(Structured diff data):
○ ○ ○ ○ ○

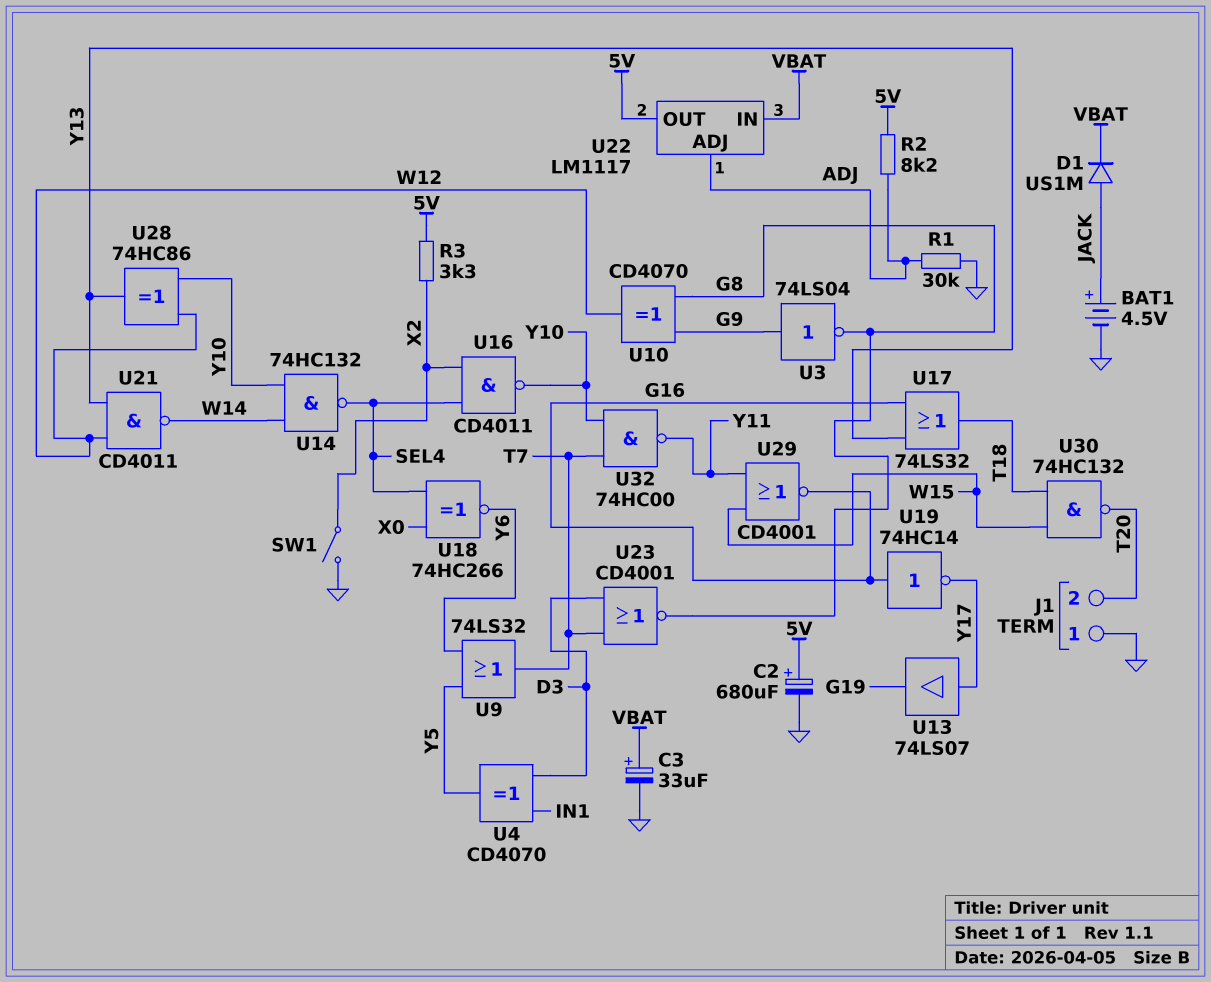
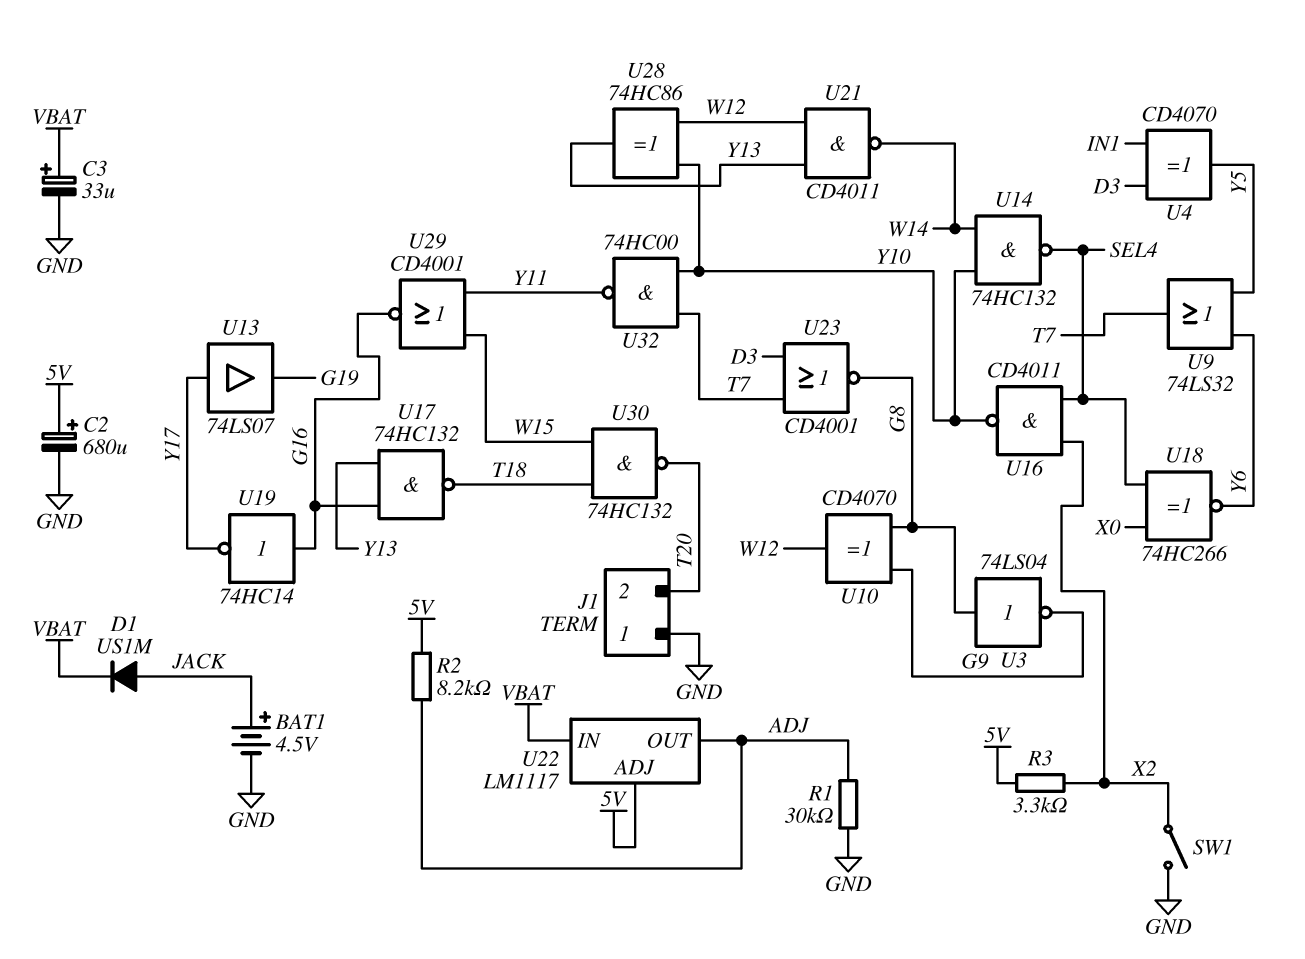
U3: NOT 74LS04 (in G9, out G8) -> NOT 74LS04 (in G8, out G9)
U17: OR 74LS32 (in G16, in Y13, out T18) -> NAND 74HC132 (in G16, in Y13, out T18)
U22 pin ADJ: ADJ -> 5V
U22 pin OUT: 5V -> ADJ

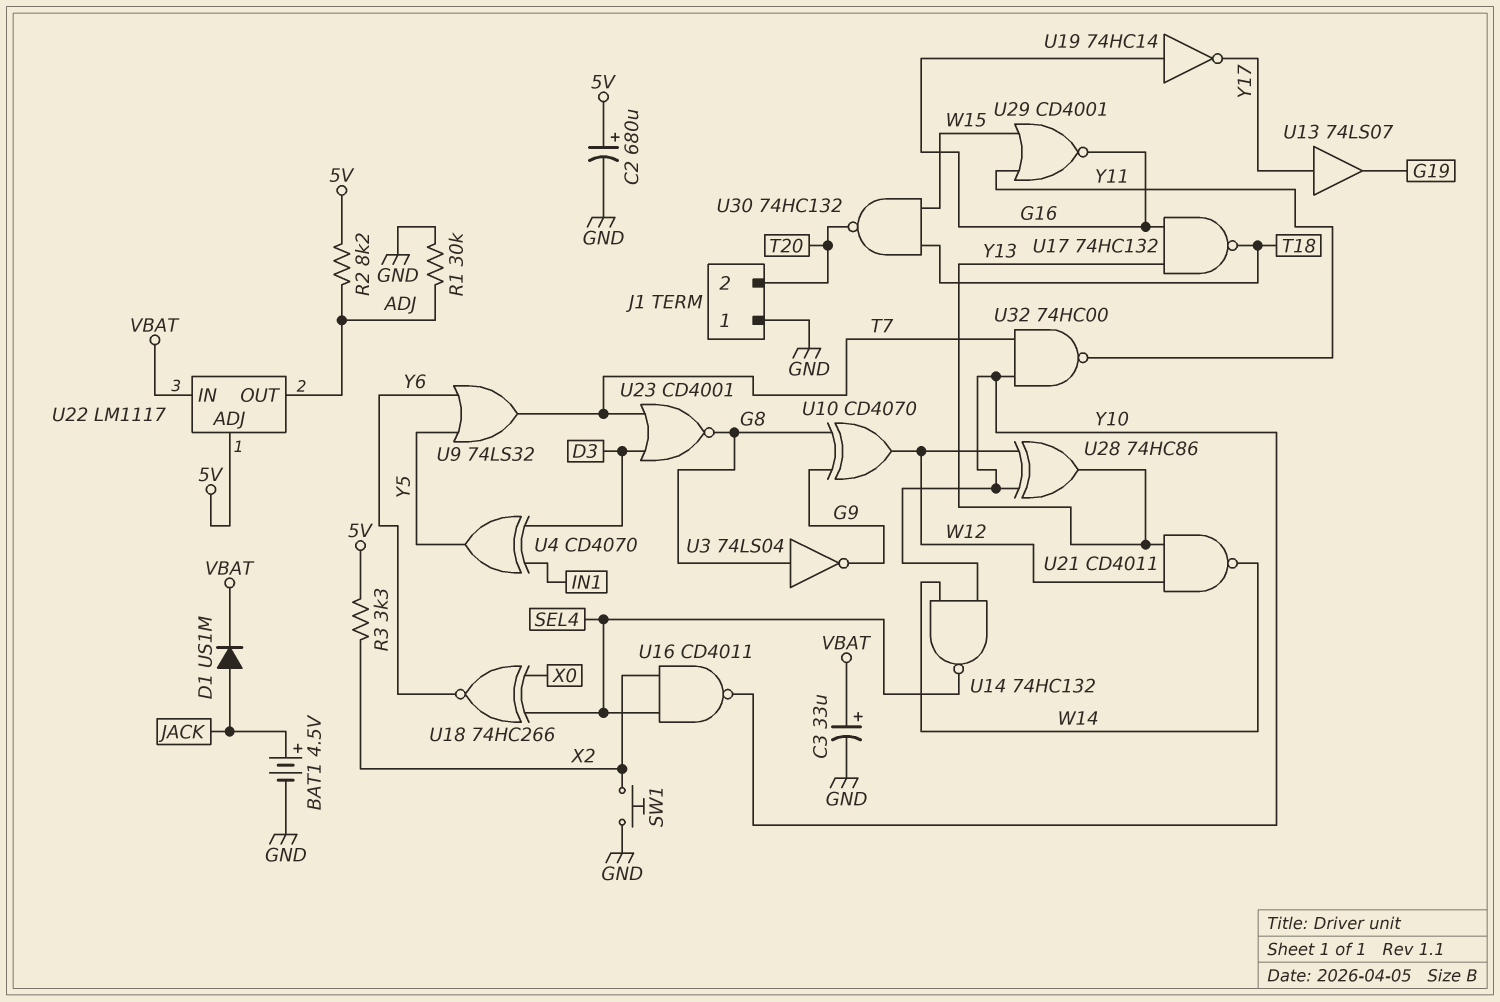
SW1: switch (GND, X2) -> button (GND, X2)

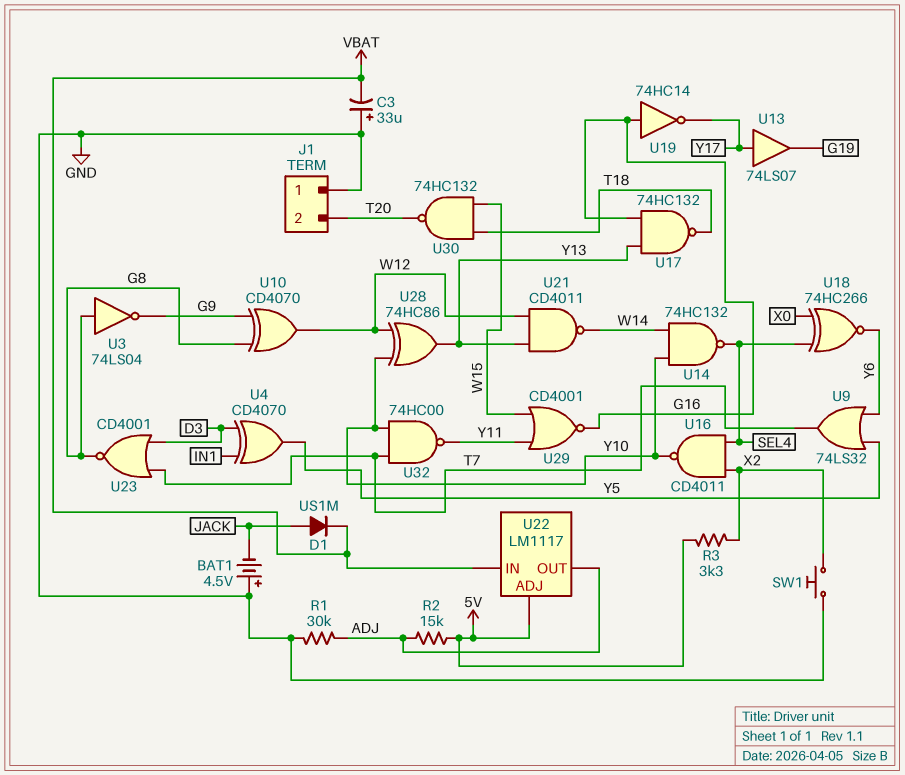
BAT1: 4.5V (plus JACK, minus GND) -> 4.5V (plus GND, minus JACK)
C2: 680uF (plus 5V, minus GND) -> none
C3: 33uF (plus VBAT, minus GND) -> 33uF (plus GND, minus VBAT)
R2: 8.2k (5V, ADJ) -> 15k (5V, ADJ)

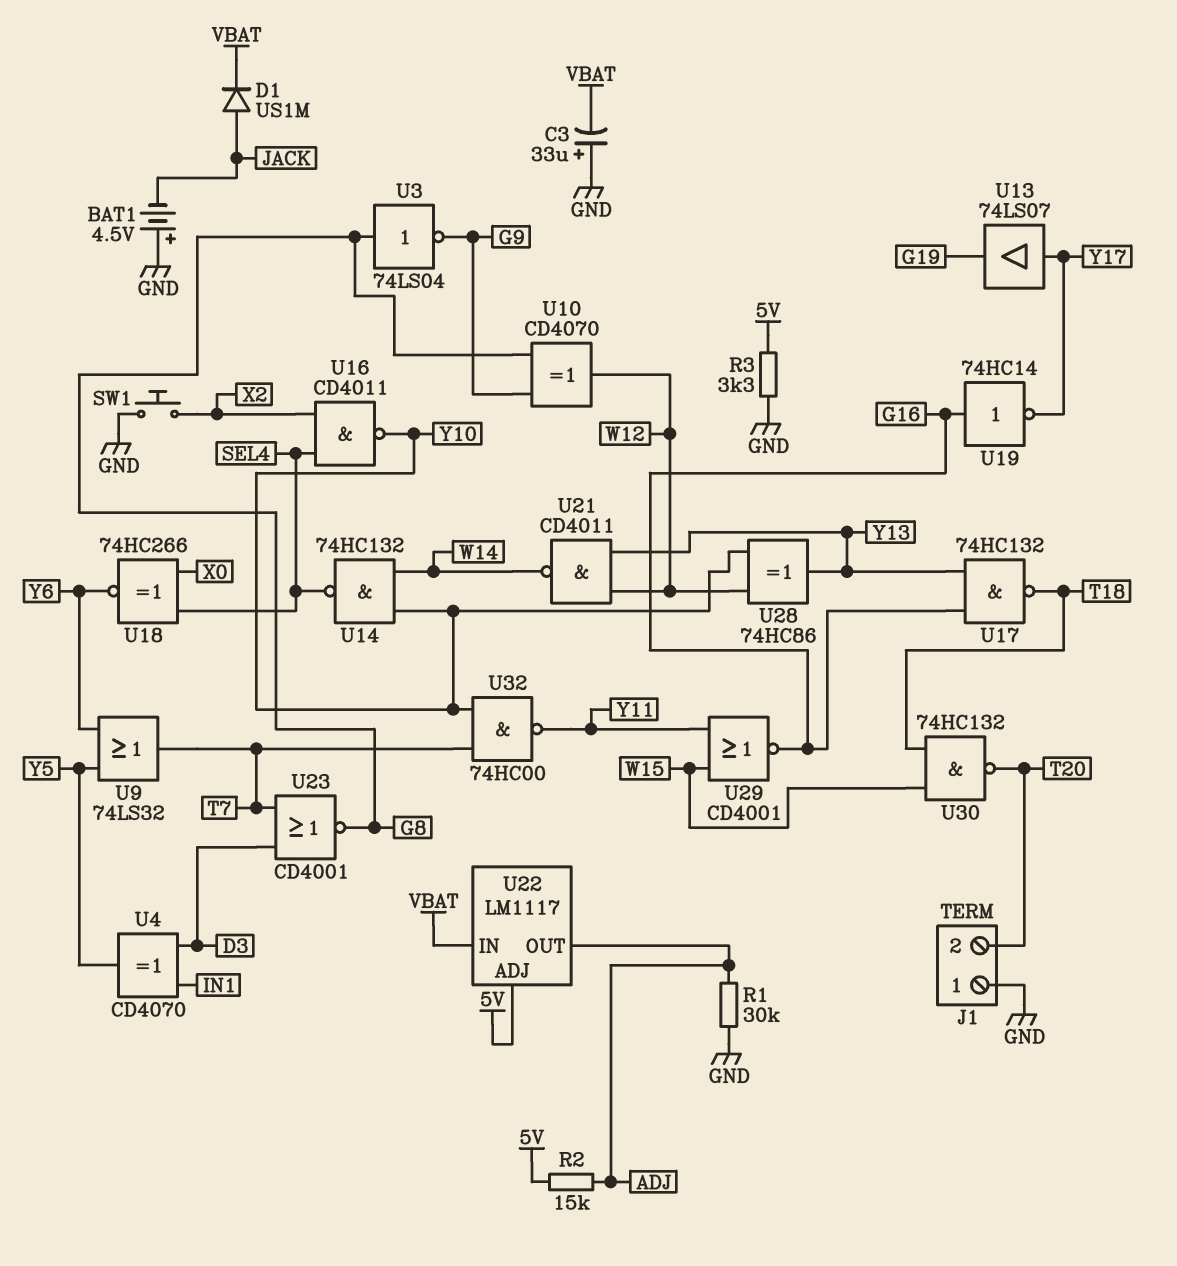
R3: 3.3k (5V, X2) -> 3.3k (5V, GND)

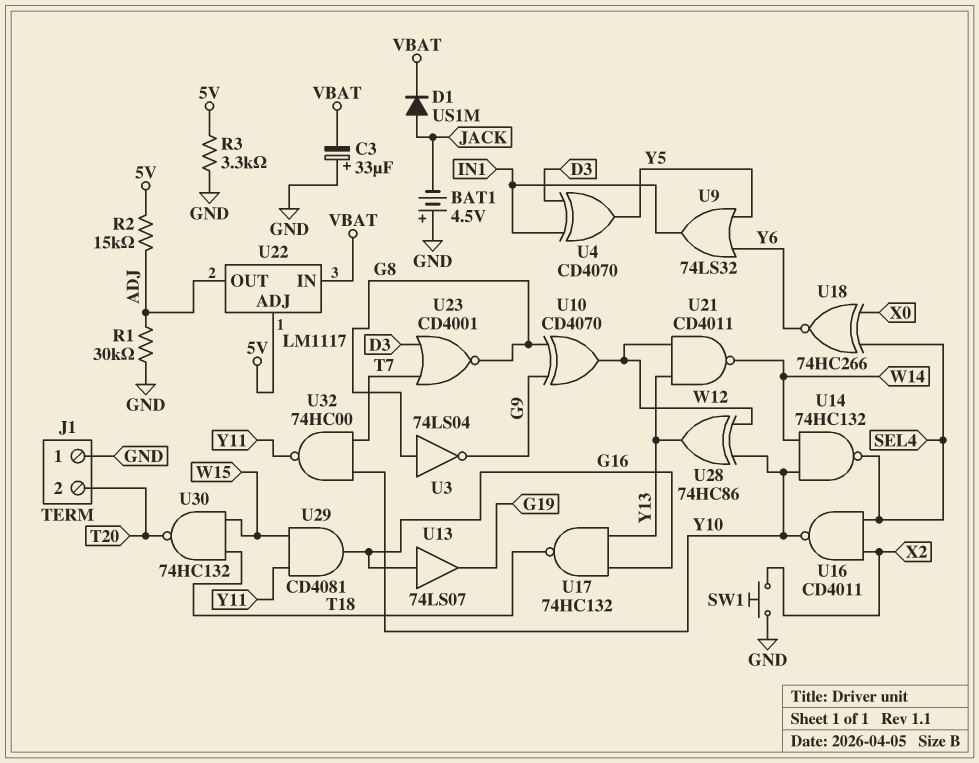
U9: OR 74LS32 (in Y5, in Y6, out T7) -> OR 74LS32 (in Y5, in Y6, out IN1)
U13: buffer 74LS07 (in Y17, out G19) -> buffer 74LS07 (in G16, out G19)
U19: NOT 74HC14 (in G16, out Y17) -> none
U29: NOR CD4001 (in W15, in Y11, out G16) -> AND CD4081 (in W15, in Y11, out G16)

○ ○ ○ ○ ○

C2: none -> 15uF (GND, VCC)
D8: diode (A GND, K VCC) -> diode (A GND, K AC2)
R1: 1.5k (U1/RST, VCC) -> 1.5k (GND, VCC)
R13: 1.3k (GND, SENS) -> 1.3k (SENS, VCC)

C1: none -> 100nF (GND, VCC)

○ ○ ○ ○ ○

(What you will do):
Look above for the line holding "D8: diode (A" and the line holding "C1: none -> 100nF (GND, VCC)". Retype both, and every line between them, word for word and nothing else.

(Answer for the task):
D8: diode (A GND, K VCC) -> diode (A GND, K AC2)
R1: 1.5k (U1/RST, VCC) -> 1.5k (GND, VCC)
R13: 1.3k (GND, SENS) -> 1.3k (SENS, VCC)

C1: none -> 100nF (GND, VCC)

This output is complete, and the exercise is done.